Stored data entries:
---------------

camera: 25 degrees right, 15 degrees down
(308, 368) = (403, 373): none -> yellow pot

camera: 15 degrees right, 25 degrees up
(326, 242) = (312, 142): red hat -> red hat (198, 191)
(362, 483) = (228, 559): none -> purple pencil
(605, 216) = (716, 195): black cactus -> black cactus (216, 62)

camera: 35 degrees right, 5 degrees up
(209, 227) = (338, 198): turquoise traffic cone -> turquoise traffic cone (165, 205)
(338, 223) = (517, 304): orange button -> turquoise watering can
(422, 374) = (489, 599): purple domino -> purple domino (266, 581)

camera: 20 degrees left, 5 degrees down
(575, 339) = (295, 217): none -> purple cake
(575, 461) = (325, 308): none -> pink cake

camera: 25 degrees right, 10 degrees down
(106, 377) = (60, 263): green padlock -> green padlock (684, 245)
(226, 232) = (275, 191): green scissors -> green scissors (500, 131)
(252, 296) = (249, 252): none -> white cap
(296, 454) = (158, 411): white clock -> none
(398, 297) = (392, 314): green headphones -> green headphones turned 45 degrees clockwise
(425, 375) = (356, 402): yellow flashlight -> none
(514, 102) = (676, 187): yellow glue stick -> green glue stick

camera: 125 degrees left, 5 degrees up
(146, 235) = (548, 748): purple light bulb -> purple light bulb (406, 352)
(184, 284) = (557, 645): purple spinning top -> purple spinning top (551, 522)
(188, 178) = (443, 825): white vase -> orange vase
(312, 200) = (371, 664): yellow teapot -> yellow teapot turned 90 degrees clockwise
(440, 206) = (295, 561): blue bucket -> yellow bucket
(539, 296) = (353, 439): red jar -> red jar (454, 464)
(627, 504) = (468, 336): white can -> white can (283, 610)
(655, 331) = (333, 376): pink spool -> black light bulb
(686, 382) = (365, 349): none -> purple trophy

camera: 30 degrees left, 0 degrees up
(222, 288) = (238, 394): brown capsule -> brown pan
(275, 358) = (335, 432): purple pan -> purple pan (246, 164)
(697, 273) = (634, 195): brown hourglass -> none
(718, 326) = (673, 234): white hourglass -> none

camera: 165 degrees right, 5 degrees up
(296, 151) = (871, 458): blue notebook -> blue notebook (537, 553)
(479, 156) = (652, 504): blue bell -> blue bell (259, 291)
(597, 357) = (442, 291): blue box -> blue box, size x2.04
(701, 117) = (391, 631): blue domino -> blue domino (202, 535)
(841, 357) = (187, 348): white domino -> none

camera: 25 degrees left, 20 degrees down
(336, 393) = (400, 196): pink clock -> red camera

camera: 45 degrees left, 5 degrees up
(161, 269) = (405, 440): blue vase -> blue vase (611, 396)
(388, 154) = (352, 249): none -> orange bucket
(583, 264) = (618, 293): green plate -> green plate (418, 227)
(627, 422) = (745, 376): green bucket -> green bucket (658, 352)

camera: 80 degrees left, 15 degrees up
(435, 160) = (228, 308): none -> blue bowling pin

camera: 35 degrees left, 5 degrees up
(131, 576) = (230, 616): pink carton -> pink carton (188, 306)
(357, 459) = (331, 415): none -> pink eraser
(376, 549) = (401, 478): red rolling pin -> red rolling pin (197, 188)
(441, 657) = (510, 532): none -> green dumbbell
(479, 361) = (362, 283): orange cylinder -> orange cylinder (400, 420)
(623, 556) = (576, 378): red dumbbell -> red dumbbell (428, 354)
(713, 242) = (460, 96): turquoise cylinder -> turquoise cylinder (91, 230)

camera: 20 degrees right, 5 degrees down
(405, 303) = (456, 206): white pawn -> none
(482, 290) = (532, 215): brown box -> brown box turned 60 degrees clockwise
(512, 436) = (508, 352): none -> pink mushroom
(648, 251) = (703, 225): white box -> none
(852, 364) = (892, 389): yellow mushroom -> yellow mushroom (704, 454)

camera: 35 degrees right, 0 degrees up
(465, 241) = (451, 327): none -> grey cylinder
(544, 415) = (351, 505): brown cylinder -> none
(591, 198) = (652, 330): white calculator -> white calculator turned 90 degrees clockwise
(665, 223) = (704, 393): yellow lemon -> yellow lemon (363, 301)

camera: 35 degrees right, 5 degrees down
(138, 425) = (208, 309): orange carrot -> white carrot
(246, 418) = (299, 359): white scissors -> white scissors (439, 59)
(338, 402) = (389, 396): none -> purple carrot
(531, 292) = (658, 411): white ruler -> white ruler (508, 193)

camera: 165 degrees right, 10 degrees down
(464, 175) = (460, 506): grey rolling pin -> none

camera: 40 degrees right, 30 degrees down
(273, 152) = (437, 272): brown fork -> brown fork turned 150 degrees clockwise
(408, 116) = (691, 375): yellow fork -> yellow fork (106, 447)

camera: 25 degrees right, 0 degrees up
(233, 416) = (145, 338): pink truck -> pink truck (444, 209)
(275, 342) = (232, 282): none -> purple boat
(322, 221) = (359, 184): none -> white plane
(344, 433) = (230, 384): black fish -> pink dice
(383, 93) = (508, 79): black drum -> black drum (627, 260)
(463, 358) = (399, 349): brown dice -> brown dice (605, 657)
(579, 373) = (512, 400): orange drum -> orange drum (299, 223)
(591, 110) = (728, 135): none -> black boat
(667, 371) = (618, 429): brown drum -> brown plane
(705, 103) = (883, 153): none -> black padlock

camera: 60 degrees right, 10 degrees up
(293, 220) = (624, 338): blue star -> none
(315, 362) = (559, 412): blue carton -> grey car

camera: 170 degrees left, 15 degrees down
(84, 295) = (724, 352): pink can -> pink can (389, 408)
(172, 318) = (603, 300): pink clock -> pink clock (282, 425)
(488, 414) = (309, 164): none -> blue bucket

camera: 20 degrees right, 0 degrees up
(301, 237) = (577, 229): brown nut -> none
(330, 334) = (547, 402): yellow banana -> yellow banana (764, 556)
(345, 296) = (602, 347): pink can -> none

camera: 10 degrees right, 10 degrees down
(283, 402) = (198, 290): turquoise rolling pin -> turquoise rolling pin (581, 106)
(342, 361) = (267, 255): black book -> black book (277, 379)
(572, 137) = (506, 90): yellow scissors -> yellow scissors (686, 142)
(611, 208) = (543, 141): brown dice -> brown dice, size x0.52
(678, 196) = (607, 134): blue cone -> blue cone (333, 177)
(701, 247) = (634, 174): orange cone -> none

---------------

▶ What this task involves: Copy every record above verbatim and in full.

▶ Solution:
camera: 25 degrees right, 15 degrees down
(308, 368) = (403, 373): none -> yellow pot

camera: 15 degrees right, 25 degrees up
(326, 242) = (312, 142): red hat -> red hat (198, 191)
(362, 483) = (228, 559): none -> purple pencil
(605, 216) = (716, 195): black cactus -> black cactus (216, 62)

camera: 35 degrees right, 5 degrees up
(209, 227) = (338, 198): turquoise traffic cone -> turquoise traffic cone (165, 205)
(338, 223) = (517, 304): orange button -> turquoise watering can
(422, 374) = (489, 599): purple domino -> purple domino (266, 581)

camera: 20 degrees left, 5 degrees down
(575, 339) = (295, 217): none -> purple cake
(575, 461) = (325, 308): none -> pink cake

camera: 25 degrees right, 10 degrees down
(106, 377) = (60, 263): green padlock -> green padlock (684, 245)
(226, 232) = (275, 191): green scissors -> green scissors (500, 131)
(252, 296) = (249, 252): none -> white cap
(296, 454) = (158, 411): white clock -> none
(398, 297) = (392, 314): green headphones -> green headphones turned 45 degrees clockwise
(425, 375) = (356, 402): yellow flashlight -> none
(514, 102) = (676, 187): yellow glue stick -> green glue stick

camera: 125 degrees left, 5 degrees up
(146, 235) = (548, 748): purple light bulb -> purple light bulb (406, 352)
(184, 284) = (557, 645): purple spinning top -> purple spinning top (551, 522)
(188, 178) = (443, 825): white vase -> orange vase
(312, 200) = (371, 664): yellow teapot -> yellow teapot turned 90 degrees clockwise
(440, 206) = (295, 561): blue bucket -> yellow bucket
(539, 296) = (353, 439): red jar -> red jar (454, 464)
(627, 504) = (468, 336): white can -> white can (283, 610)
(655, 331) = (333, 376): pink spool -> black light bulb
(686, 382) = (365, 349): none -> purple trophy

camera: 30 degrees left, 0 degrees up
(222, 288) = (238, 394): brown capsule -> brown pan
(275, 358) = (335, 432): purple pan -> purple pan (246, 164)
(697, 273) = (634, 195): brown hourglass -> none
(718, 326) = (673, 234): white hourglass -> none

camera: 165 degrees right, 5 degrees up
(296, 151) = (871, 458): blue notebook -> blue notebook (537, 553)
(479, 156) = (652, 504): blue bell -> blue bell (259, 291)
(597, 357) = (442, 291): blue box -> blue box, size x2.04
(701, 117) = (391, 631): blue domino -> blue domino (202, 535)
(841, 357) = (187, 348): white domino -> none

camera: 25 degrees left, 20 degrees down
(336, 393) = (400, 196): pink clock -> red camera

camera: 45 degrees left, 5 degrees up
(161, 269) = (405, 440): blue vase -> blue vase (611, 396)
(388, 154) = (352, 249): none -> orange bucket
(583, 264) = (618, 293): green plate -> green plate (418, 227)
(627, 422) = (745, 376): green bucket -> green bucket (658, 352)

camera: 80 degrees left, 15 degrees up
(435, 160) = (228, 308): none -> blue bowling pin

camera: 35 degrees left, 5 degrees up
(131, 576) = (230, 616): pink carton -> pink carton (188, 306)
(357, 459) = (331, 415): none -> pink eraser
(376, 549) = (401, 478): red rolling pin -> red rolling pin (197, 188)
(441, 657) = (510, 532): none -> green dumbbell
(479, 361) = (362, 283): orange cylinder -> orange cylinder (400, 420)
(623, 556) = (576, 378): red dumbbell -> red dumbbell (428, 354)
(713, 242) = (460, 96): turquoise cylinder -> turquoise cylinder (91, 230)

camera: 20 degrees right, 5 degrees down
(405, 303) = (456, 206): white pawn -> none
(482, 290) = (532, 215): brown box -> brown box turned 60 degrees clockwise
(512, 436) = (508, 352): none -> pink mushroom
(648, 251) = (703, 225): white box -> none
(852, 364) = (892, 389): yellow mushroom -> yellow mushroom (704, 454)

camera: 35 degrees right, 0 degrees up
(465, 241) = (451, 327): none -> grey cylinder
(544, 415) = (351, 505): brown cylinder -> none
(591, 198) = (652, 330): white calculator -> white calculator turned 90 degrees clockwise
(665, 223) = (704, 393): yellow lemon -> yellow lemon (363, 301)

camera: 35 degrees right, 5 degrees down
(138, 425) = (208, 309): orange carrot -> white carrot
(246, 418) = (299, 359): white scissors -> white scissors (439, 59)
(338, 402) = (389, 396): none -> purple carrot
(531, 292) = (658, 411): white ruler -> white ruler (508, 193)

camera: 165 degrees right, 10 degrees down
(464, 175) = (460, 506): grey rolling pin -> none

camera: 40 degrees right, 30 degrees down
(273, 152) = (437, 272): brown fork -> brown fork turned 150 degrees clockwise
(408, 116) = (691, 375): yellow fork -> yellow fork (106, 447)

camera: 25 degrees right, 0 degrees up
(233, 416) = (145, 338): pink truck -> pink truck (444, 209)
(275, 342) = (232, 282): none -> purple boat
(322, 221) = (359, 184): none -> white plane
(344, 433) = (230, 384): black fish -> pink dice
(383, 93) = (508, 79): black drum -> black drum (627, 260)
(463, 358) = (399, 349): brown dice -> brown dice (605, 657)
(579, 373) = (512, 400): orange drum -> orange drum (299, 223)
(591, 110) = (728, 135): none -> black boat
(667, 371) = (618, 429): brown drum -> brown plane
(705, 103) = (883, 153): none -> black padlock

camera: 60 degrees right, 10 degrees up
(293, 220) = (624, 338): blue star -> none
(315, 362) = (559, 412): blue carton -> grey car

camera: 170 degrees left, 15 degrees down
(84, 295) = (724, 352): pink can -> pink can (389, 408)
(172, 318) = (603, 300): pink clock -> pink clock (282, 425)
(488, 414) = (309, 164): none -> blue bucket

camera: 20 degrees right, 0 degrees up
(301, 237) = (577, 229): brown nut -> none
(330, 334) = (547, 402): yellow banana -> yellow banana (764, 556)
(345, 296) = (602, 347): pink can -> none

camera: 10 degrees right, 10 degrees down
(283, 402) = (198, 290): turquoise rolling pin -> turquoise rolling pin (581, 106)
(342, 361) = (267, 255): black book -> black book (277, 379)
(572, 137) = (506, 90): yellow scissors -> yellow scissors (686, 142)
(611, 208) = (543, 141): brown dice -> brown dice, size x0.52
(678, 196) = (607, 134): blue cone -> blue cone (333, 177)
(701, 247) = (634, 174): orange cone -> none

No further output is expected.